*Problem to work on*. Starting at the line that contains "(509, 165) = (909, 426): none -> red plane", please transcribe every line through the end of the entries, exactly and with no pictures.

Stored records

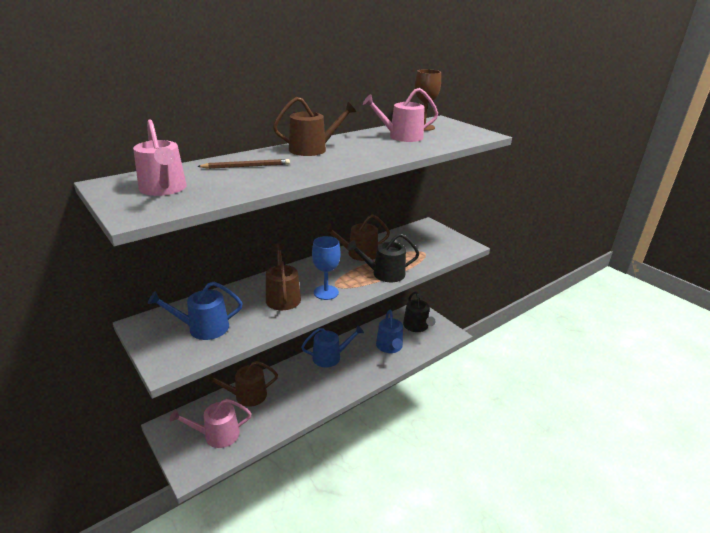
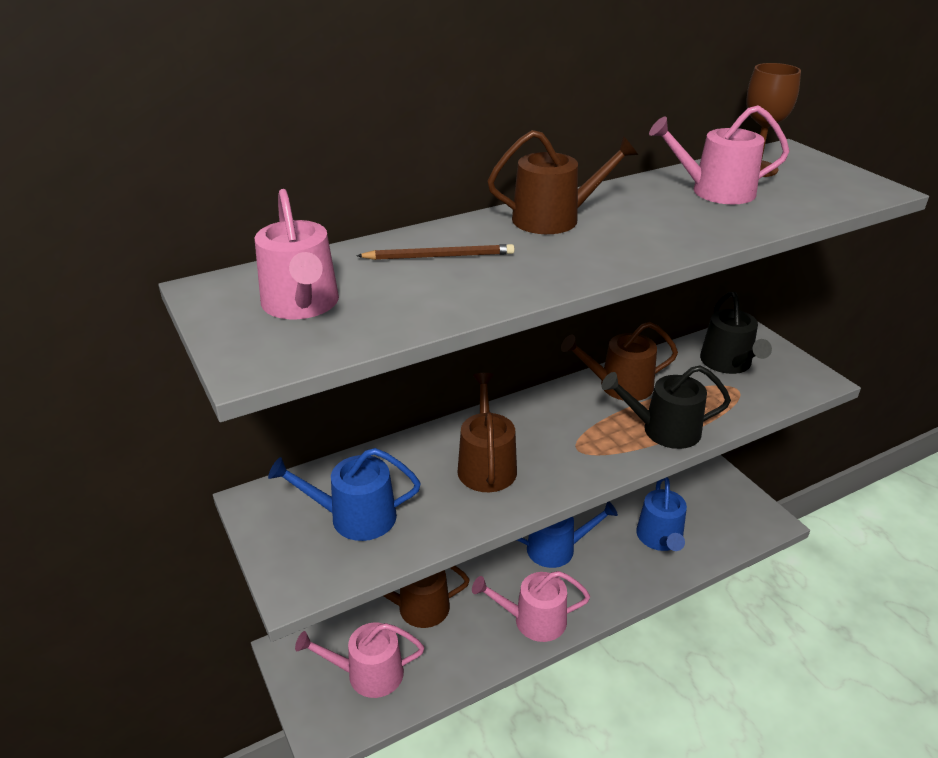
camera: 10 degrees right, 5 degrees up
(317, 396) = (533, 620): none -> pink watering can
(326, 292) = (560, 462): blue goblet -> none
(417, 326) = (710, 503): black watering can -> black watering can (728, 363)

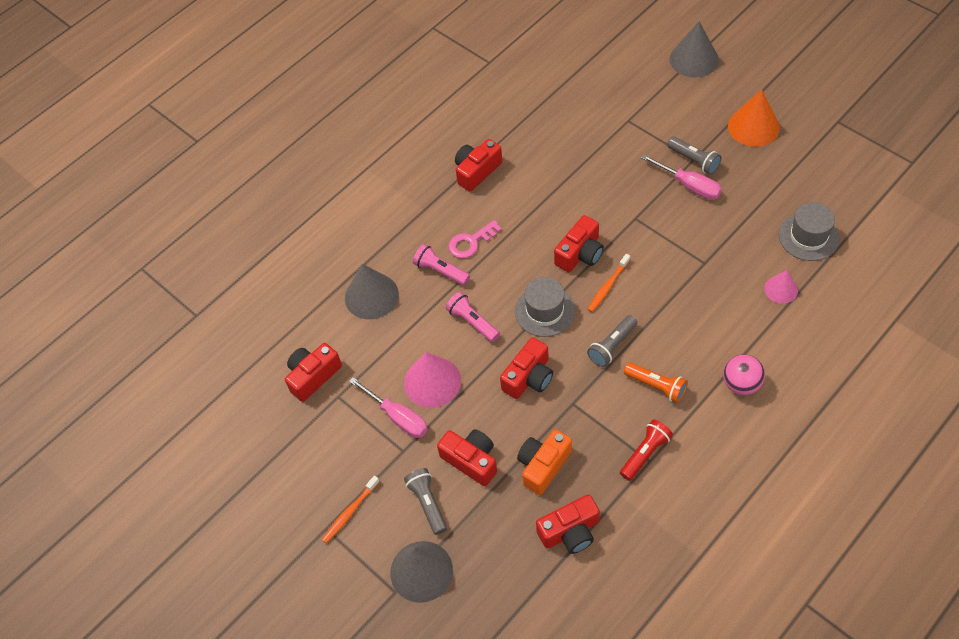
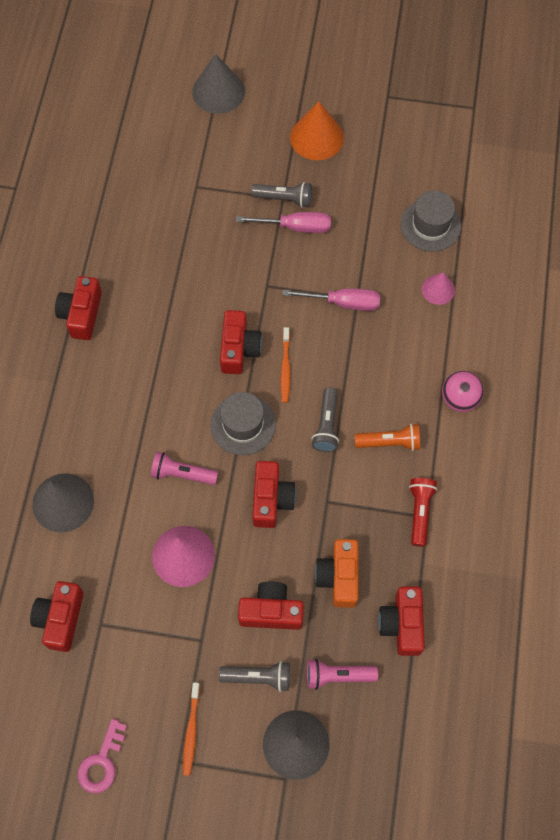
camera: 40 degrees left, 10 degrees up
(398, 417) = (174, 610): pink screwdriver -> pink screwdriver (343, 303)
(427, 503) = (258, 677): grey flashlight -> grey flashlight turned 150 degrees clockwise
(440, 271) = (115, 438): pink flashlight -> pink flashlight (337, 676)
(471, 242) = (126, 392): pink key -> pink key (102, 762)
(570, 531) = (402, 624): red camera -> red camera turned 150 degrees clockwise

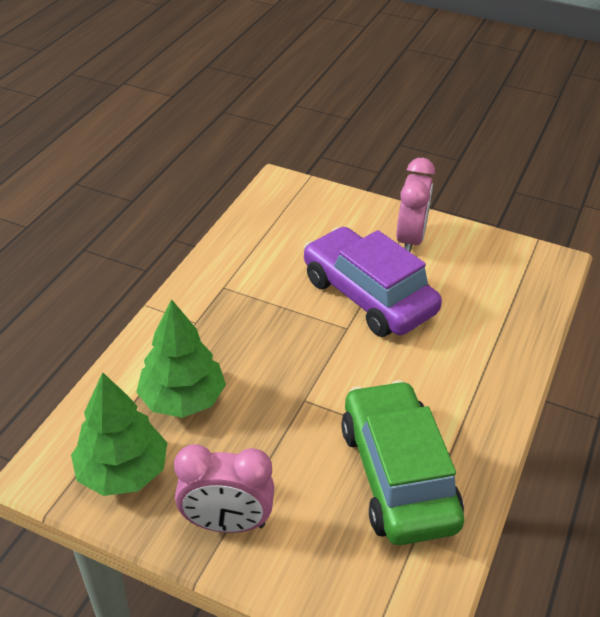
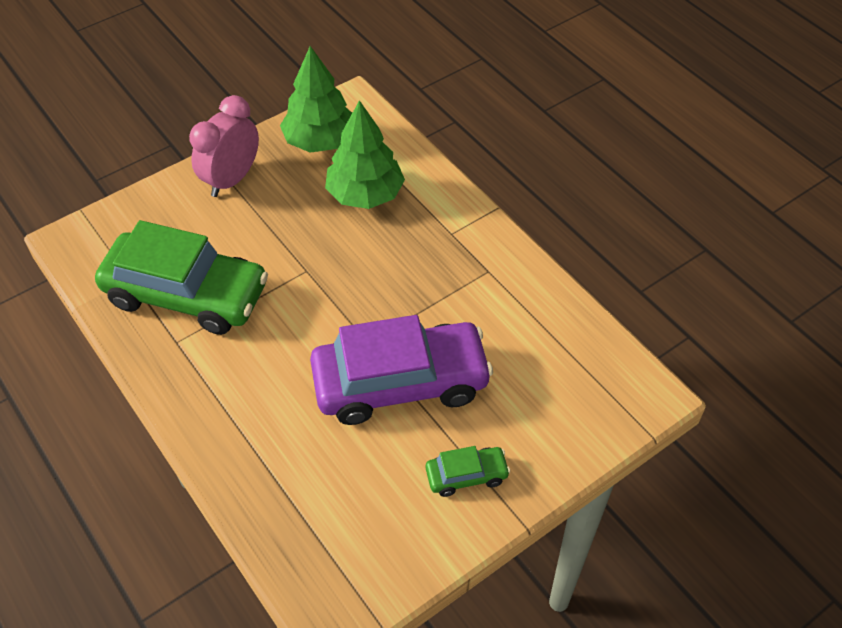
camera: 120 degrees right, 10 degrees up
(410, 240) = (466, 475): pink clock -> green car

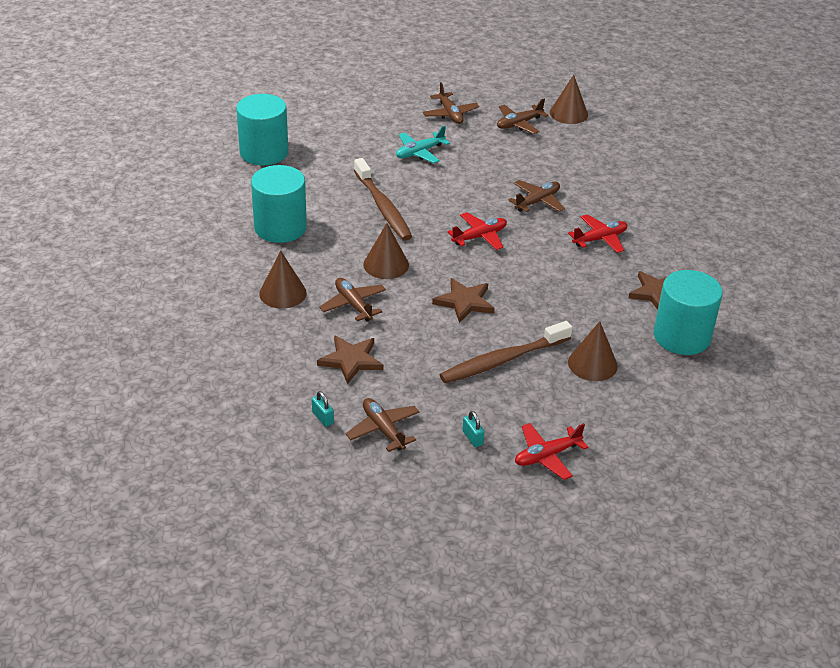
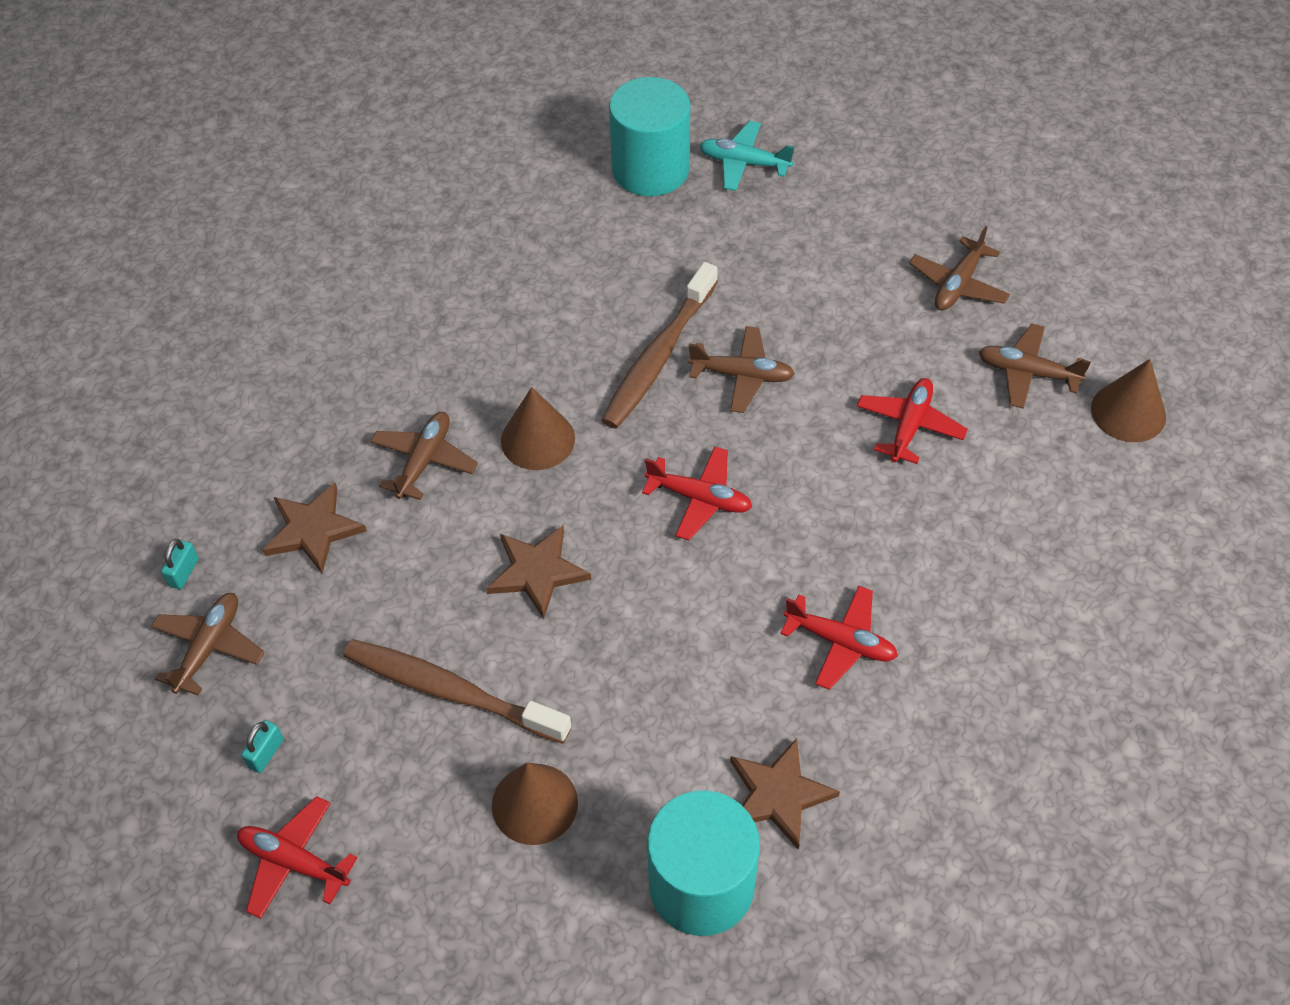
camera: 55 degrees right, 15 degrees up
(280, 227) = (511, 289): turquoise cylinder -> none
(282, 293) = (384, 379): brown cone -> none
(419, 152) = (825, 313): turquoise plane -> turquoise plane (744, 163)
(509, 165) = (909, 426): none -> red plane
(537, 201) = (854, 512): brown plane -> brown plane (742, 375)

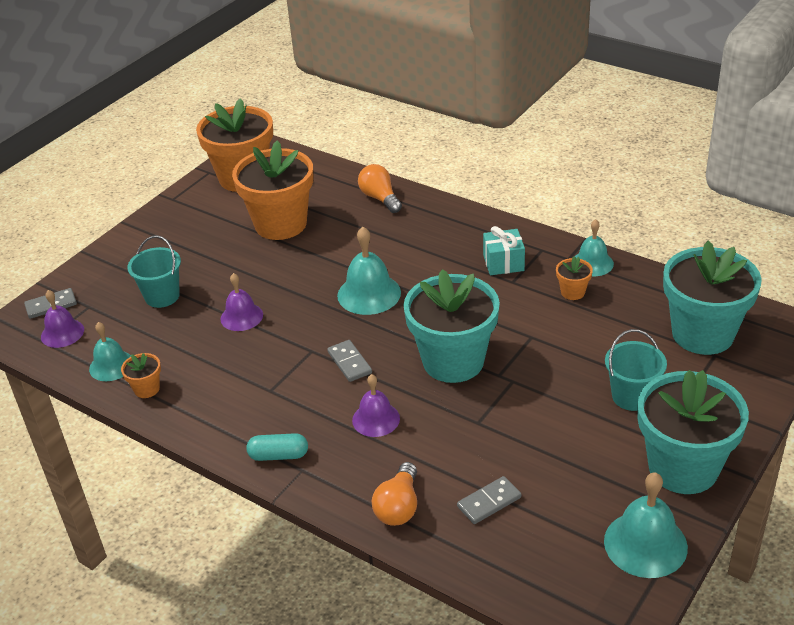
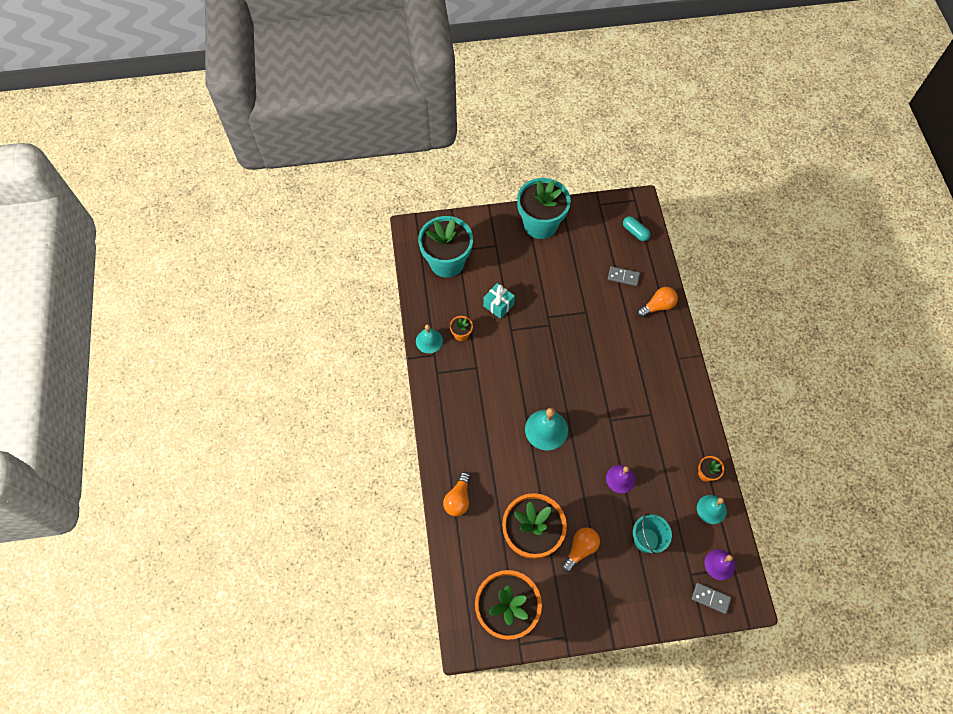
camera: 135 degrees left, 25 degrees up
(222, 248) = (580, 549): none -> orange light bulb
(278, 455) = (680, 374): turquoise capsule -> turquoise capsule (635, 232)
(349, 363) = (601, 395): grey domino -> none
(376, 419) = (623, 353): purple bell -> none
(453, 361) = (558, 350): turquoise flower pot -> none
(503, 263) = (464, 383): turquoise gift -> turquoise gift (498, 305)
(631, 396) = (515, 265): turquoise bucket -> none
(645, 544) = (591, 215): turquoise bell -> none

*Answer below*.
(509, 165) = (909, 426): none -> red plane
(537, 201) = (854, 512): brown plane -> brown plane (742, 375)

camera: 135 degrees left, 25 degrees up
(222, 248) = (580, 549): none -> orange light bulb
(278, 455) = (680, 374): turquoise capsule -> turquoise capsule (635, 232)
(349, 363) = (601, 395): grey domino -> none
(376, 419) = (623, 353): purple bell -> none
(453, 361) = (558, 350): turquoise flower pot -> none
(503, 263) = (464, 383): turquoise gift -> turquoise gift (498, 305)
(631, 396) = (515, 265): turquoise bucket -> none
(645, 544) = (591, 215): turquoise bell -> none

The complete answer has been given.